[Items listed in a dataset]

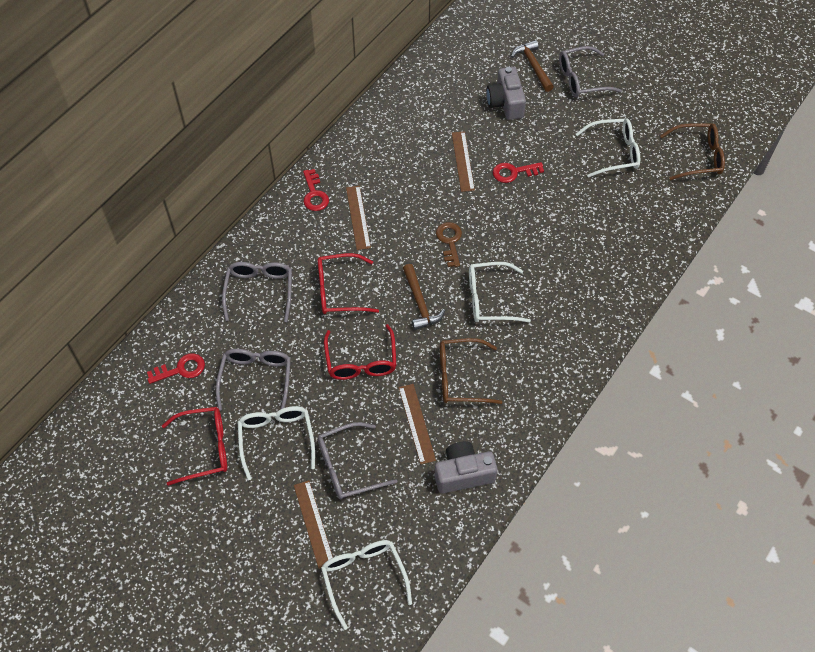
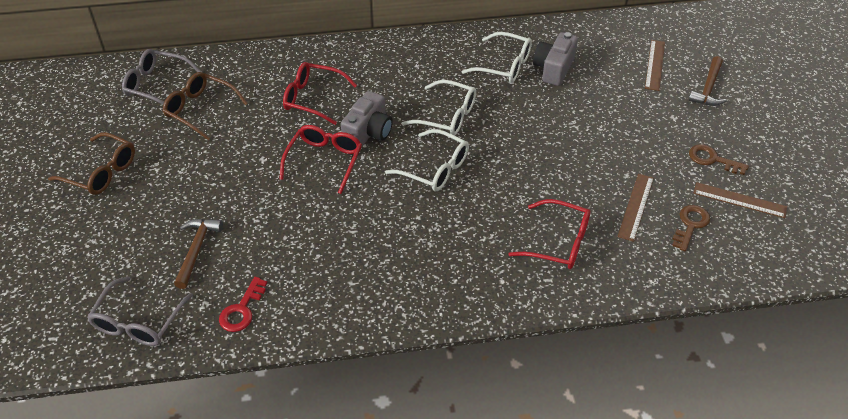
brown key: 1 -> 2
brown ruler: 4 -> 3
grey glasses: 4 -> 2
red key: 3 -> 1
white glasses: 4 -> 3

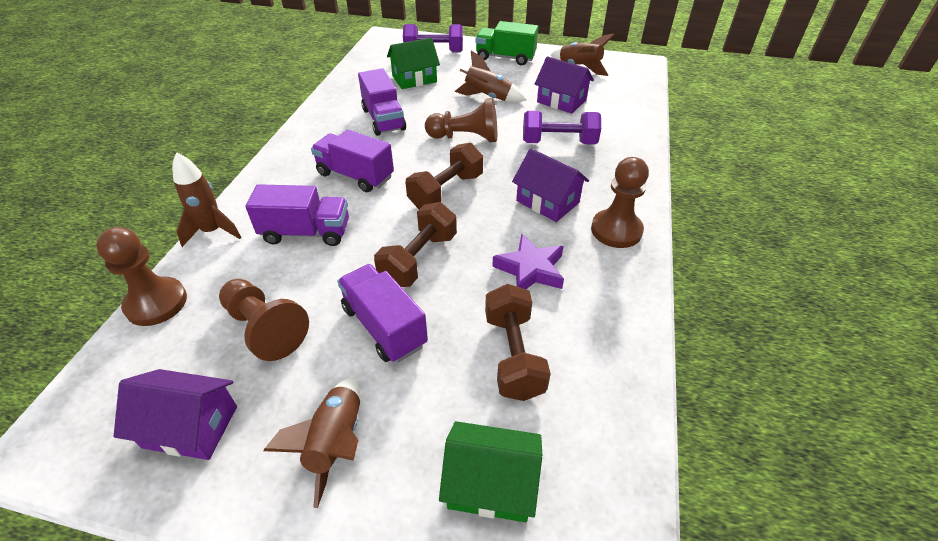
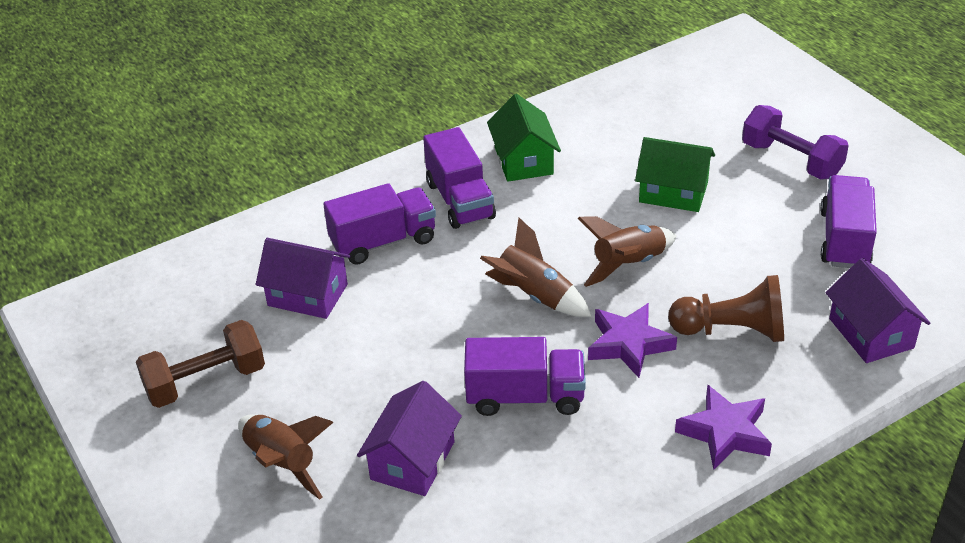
brown dumbbell: 3 -> 1
brown pawn: 4 -> 1
brown rocket: 4 -> 3
green truck: 1 -> 0
purple dumbbell: 2 -> 1
purple star: 1 -> 2

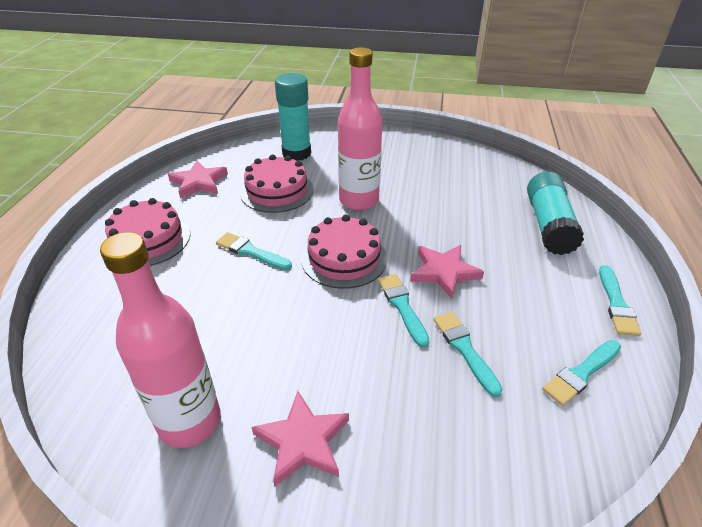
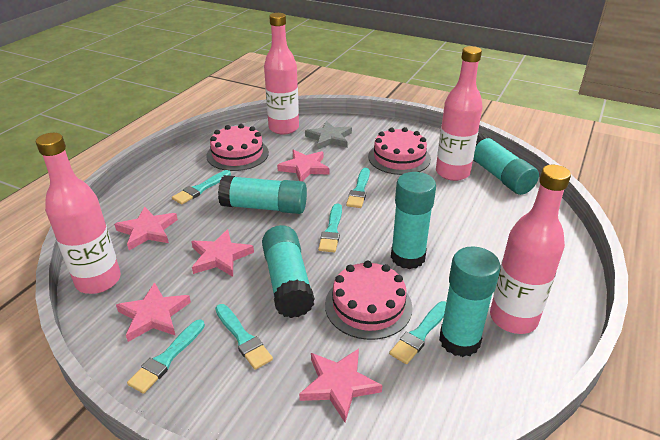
grey star: 0 -> 1
pink bottle: 2 -> 4
pink star: 3 -> 5
turquoise brush: 5 -> 6
turquoise glue stick: 2 -> 5

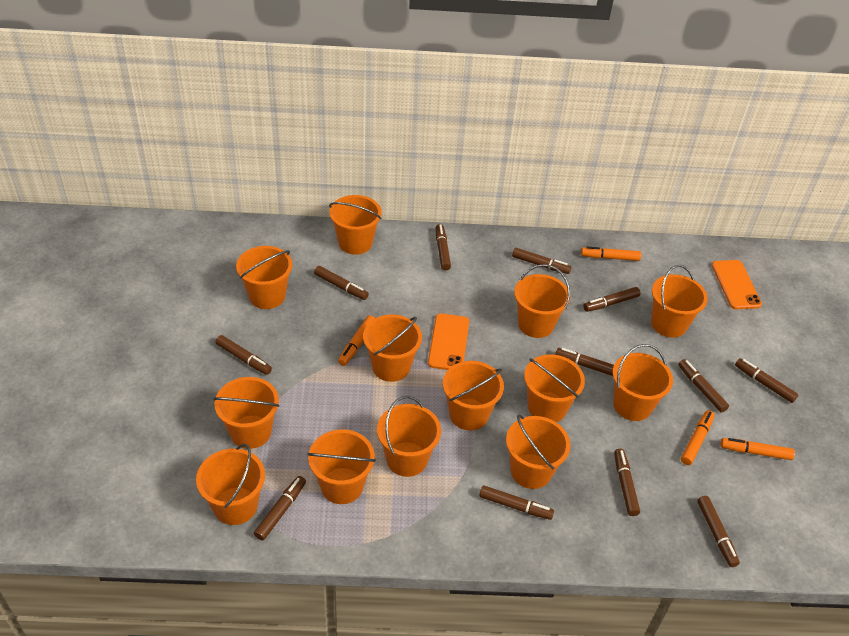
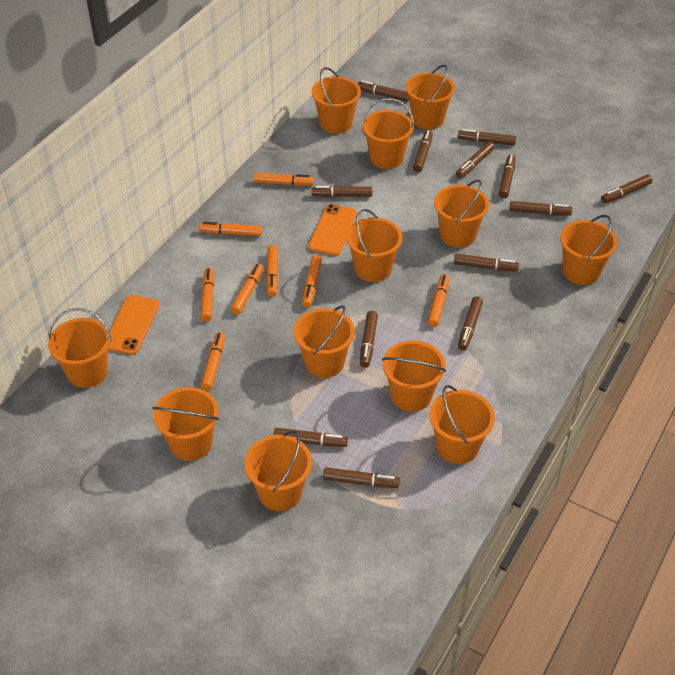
brown marker: 12 -> 13
orange bucket: 13 -> 12
orange marker: 4 -> 8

_Problem description_
Set down exactly, and only, the lines from the one containing "pink bottle: 2 -> 4" through the last line of the entries. Pictures do not belong in the copy.

_Completed task_
pink bottle: 2 -> 4
pink star: 3 -> 5
turquoise brush: 5 -> 6
turquoise glue stick: 2 -> 5

brown marker: 12 -> 13
orange bucket: 13 -> 12
orange marker: 4 -> 8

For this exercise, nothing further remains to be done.